Exercise:
Below are some records. Return exactly the lines from the one with "R5: 470 (DRV, LAMP) -> 33k (DRV, LAMP)" to the one with "TR4: NMOS IRLZ44N", and nothing else.

Raw data:
>>>

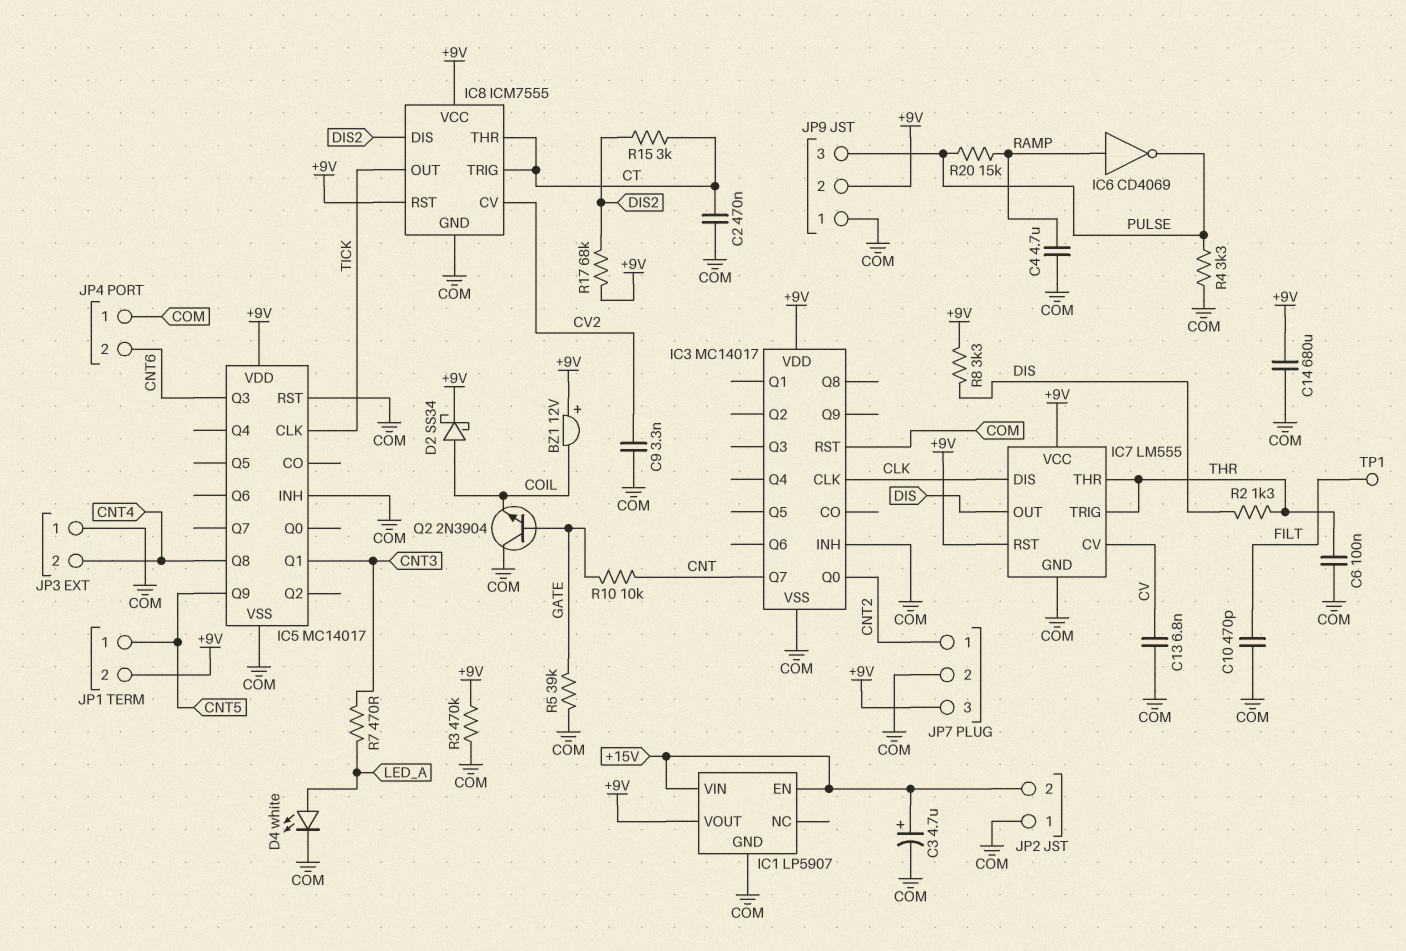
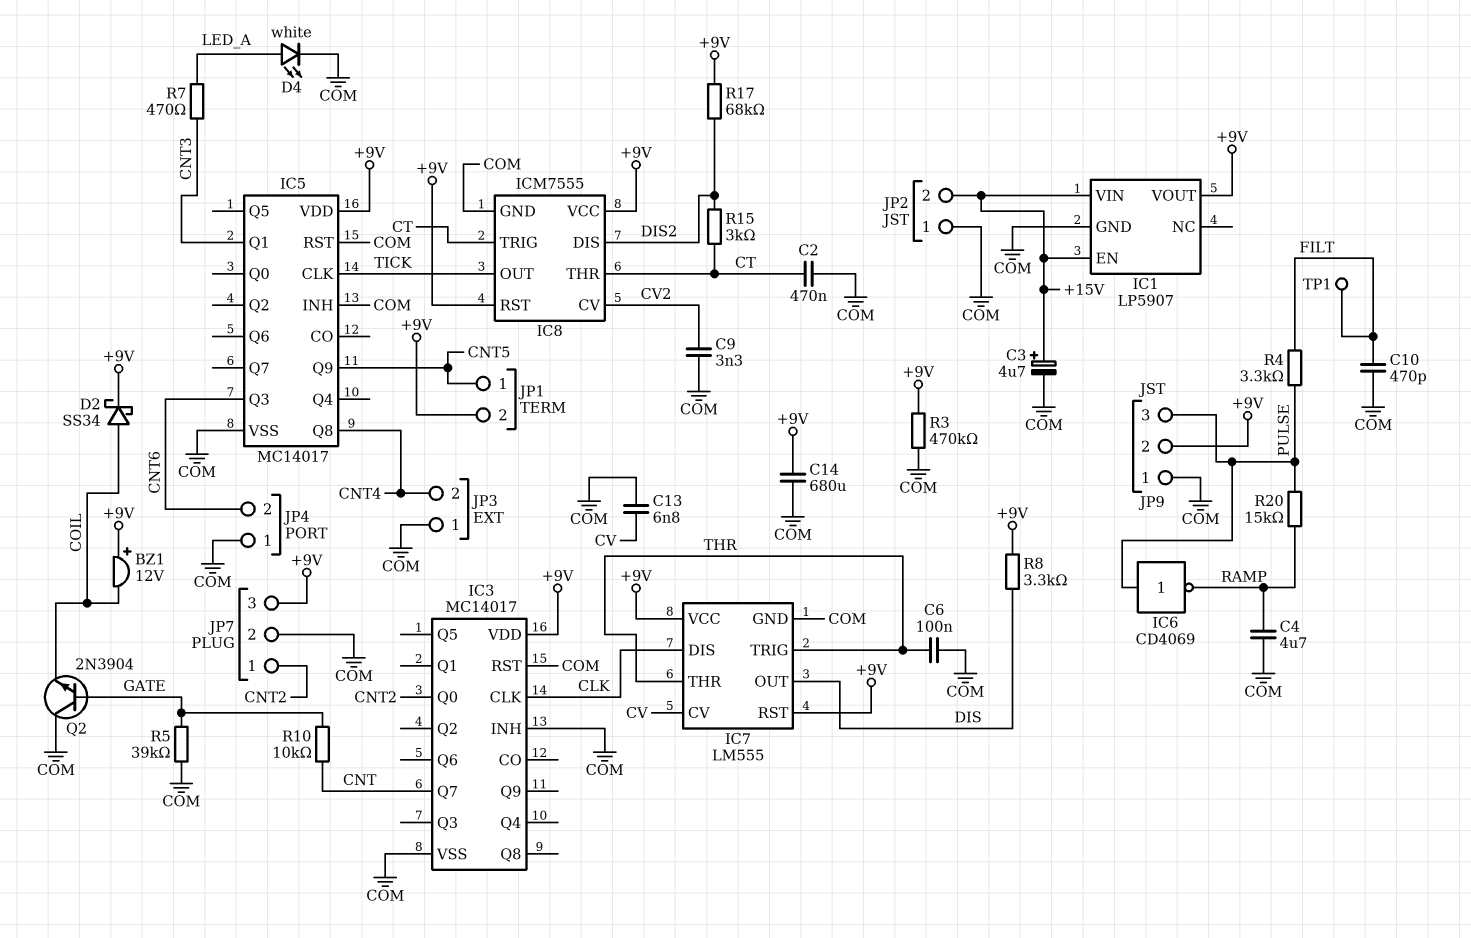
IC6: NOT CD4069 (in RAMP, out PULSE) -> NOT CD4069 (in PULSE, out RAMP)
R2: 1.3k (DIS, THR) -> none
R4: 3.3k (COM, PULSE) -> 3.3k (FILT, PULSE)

<<<
>>>

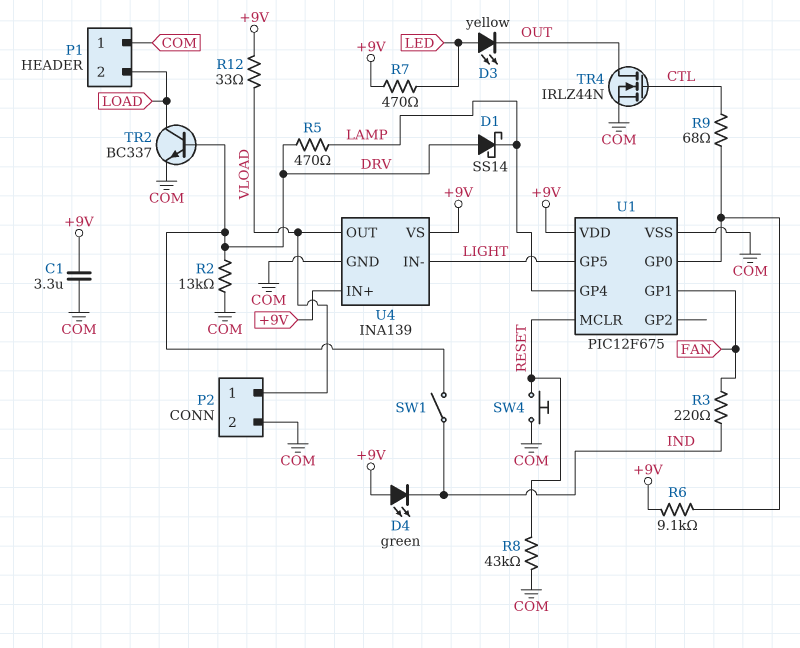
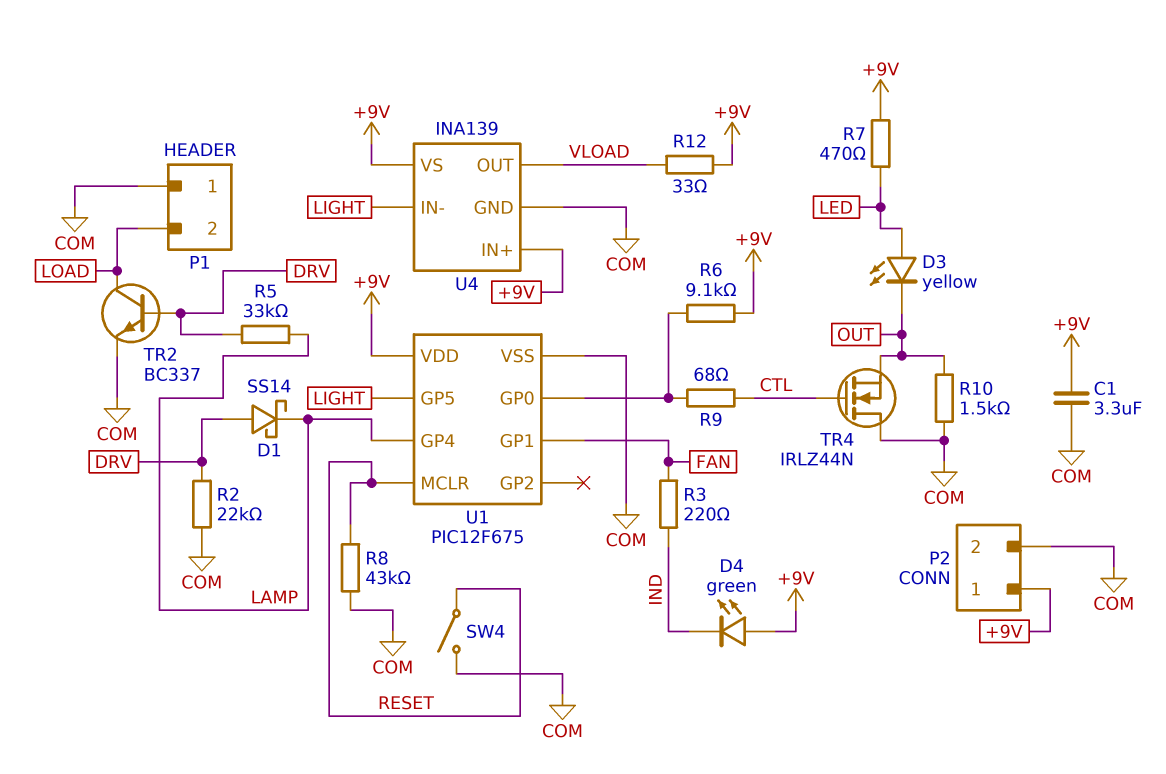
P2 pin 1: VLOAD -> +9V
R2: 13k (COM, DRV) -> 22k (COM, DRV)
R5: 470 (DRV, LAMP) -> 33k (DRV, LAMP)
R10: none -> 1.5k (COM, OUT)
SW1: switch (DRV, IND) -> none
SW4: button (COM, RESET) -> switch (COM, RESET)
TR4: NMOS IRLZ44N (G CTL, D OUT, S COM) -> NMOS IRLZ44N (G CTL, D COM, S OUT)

<<<

Output of the task:
R5: 470 (DRV, LAMP) -> 33k (DRV, LAMP)
R10: none -> 1.5k (COM, OUT)
SW1: switch (DRV, IND) -> none
SW4: button (COM, RESET) -> switch (COM, RESET)
TR4: NMOS IRLZ44N (G CTL, D OUT, S COM) -> NMOS IRLZ44N (G CTL, D COM, S OUT)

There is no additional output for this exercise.